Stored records
════════════════════

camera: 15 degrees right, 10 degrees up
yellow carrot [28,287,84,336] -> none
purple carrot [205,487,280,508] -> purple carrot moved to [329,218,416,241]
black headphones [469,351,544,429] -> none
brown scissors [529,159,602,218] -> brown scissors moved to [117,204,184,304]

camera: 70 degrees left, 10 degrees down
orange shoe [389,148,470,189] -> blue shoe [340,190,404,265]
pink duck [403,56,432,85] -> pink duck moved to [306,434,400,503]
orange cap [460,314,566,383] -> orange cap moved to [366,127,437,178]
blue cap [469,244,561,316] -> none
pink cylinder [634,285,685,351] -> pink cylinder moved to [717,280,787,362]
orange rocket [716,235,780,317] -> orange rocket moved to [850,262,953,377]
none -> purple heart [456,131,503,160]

════════════════════

--- WHAT TO DO ---
Output exactly the lines between the one containing "pink cylinder [634,285,685,351]" and the final line above, both inclusive.

--- WORKED SOLUTION ---
pink cylinder [634,285,685,351] -> pink cylinder moved to [717,280,787,362]
orange rocket [716,235,780,317] -> orange rocket moved to [850,262,953,377]
none -> purple heart [456,131,503,160]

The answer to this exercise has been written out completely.